(Scene change data)
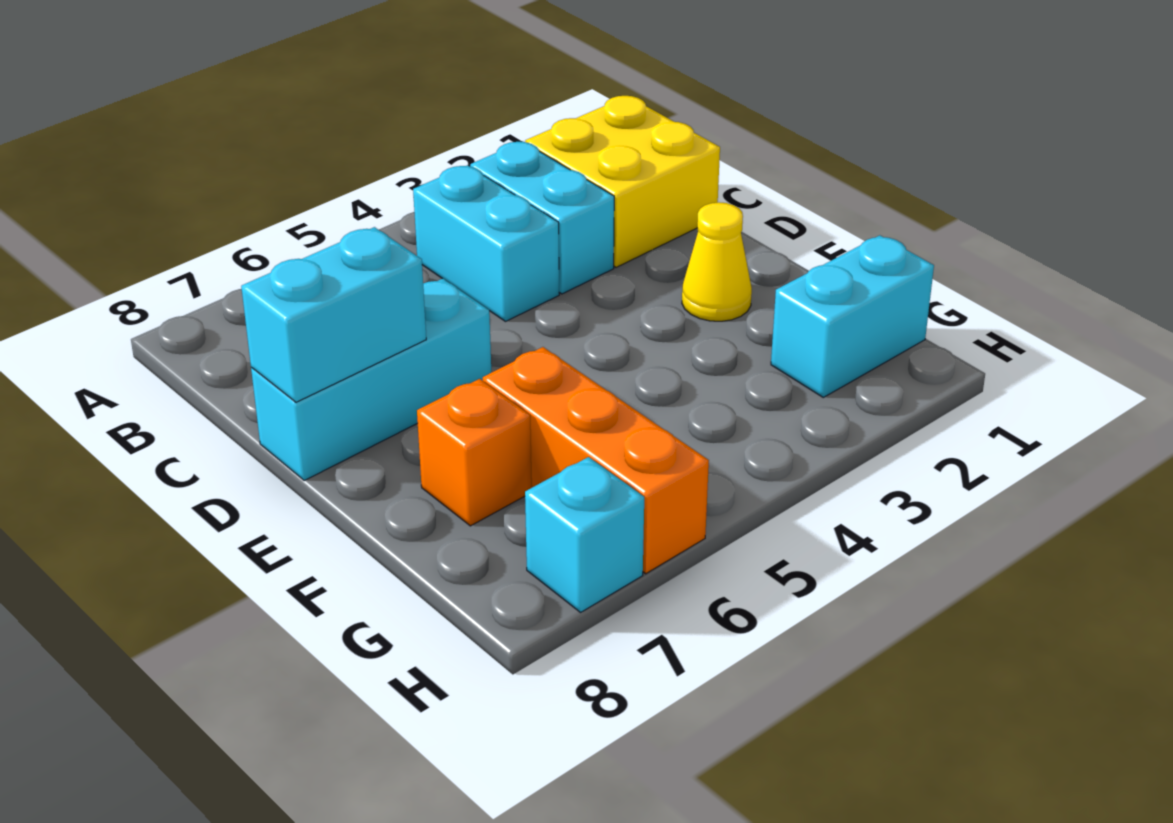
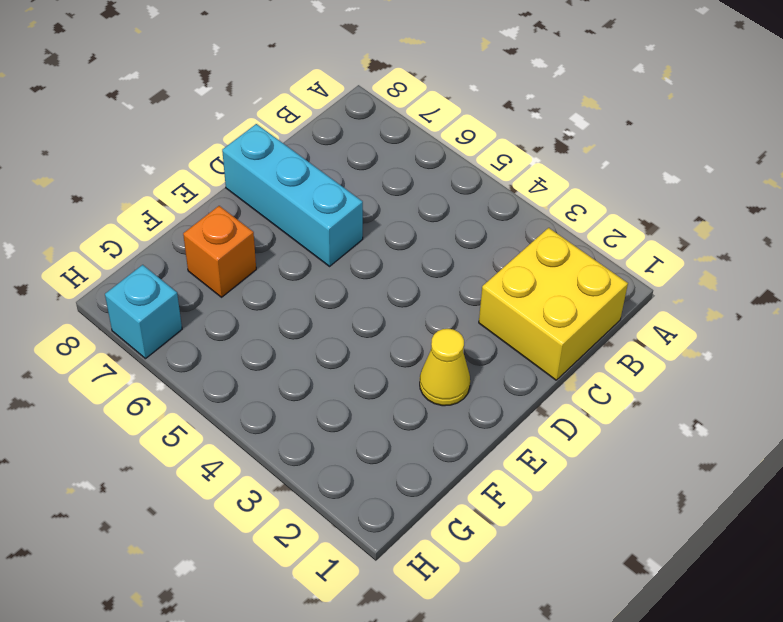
none -> cyan brick B3:C3 level 1
none -> cyan brick B4:C4 level 1

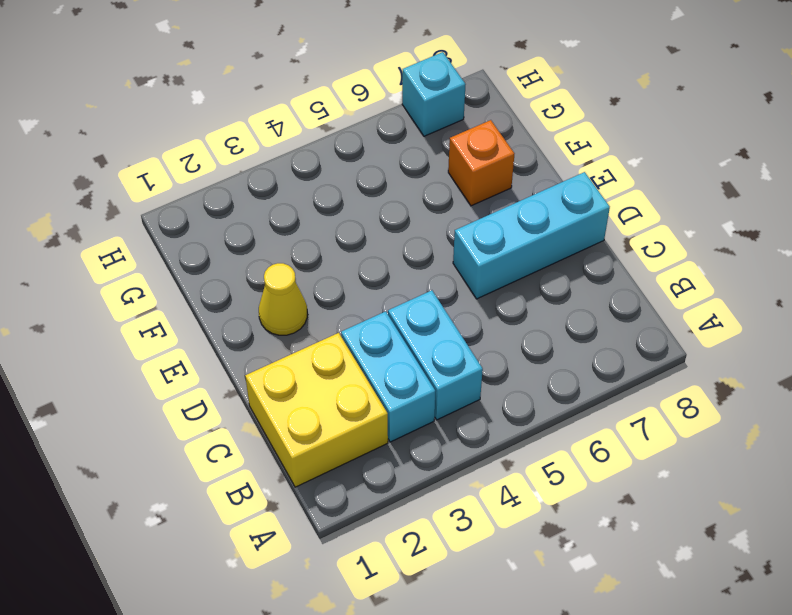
none -> orange brick F6:H6 level 1
none -> cyan brick G1:G2 level 1

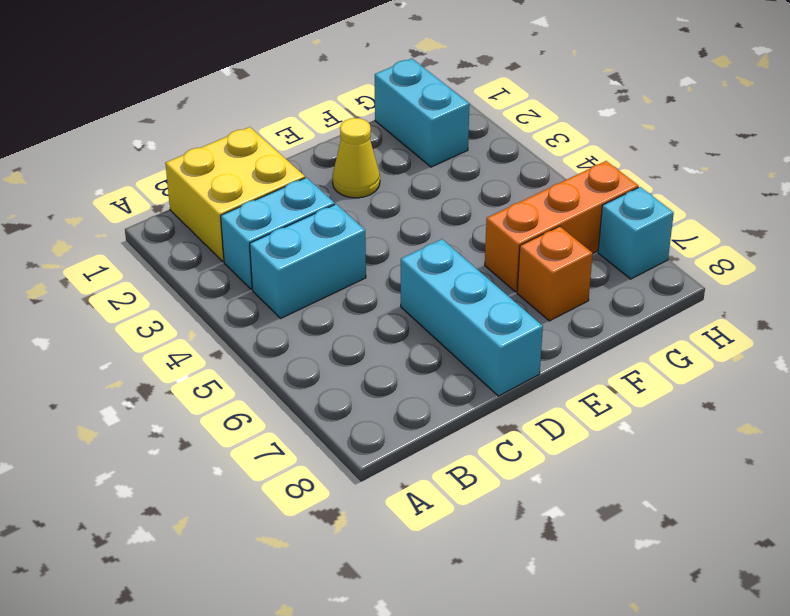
none -> cyan brick D7:D8 level 2

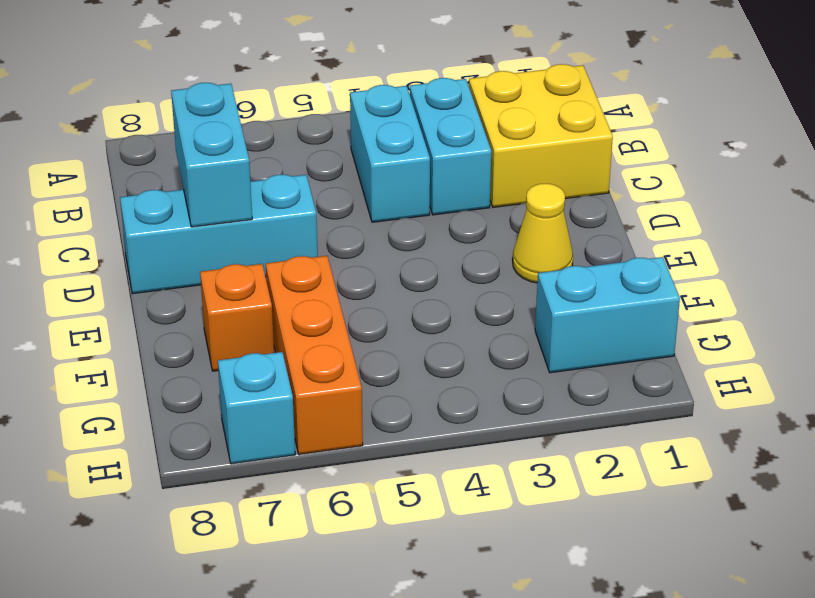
cyan brick C7:D7 level 2 -> cyan brick D7:D8 level 2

• **Work instructions**: Find the line that contains "none -> cyan brick B4:C4 level 1" and repeat it, along with every line after it to the end of the data, exactly; drop the pictures.

• **Answer to this problem**:
none -> cyan brick B4:C4 level 1

none -> orange brick F6:H6 level 1
none -> cyan brick G1:G2 level 1

none -> cyan brick D7:D8 level 2

cyan brick C7:D7 level 2 -> cyan brick D7:D8 level 2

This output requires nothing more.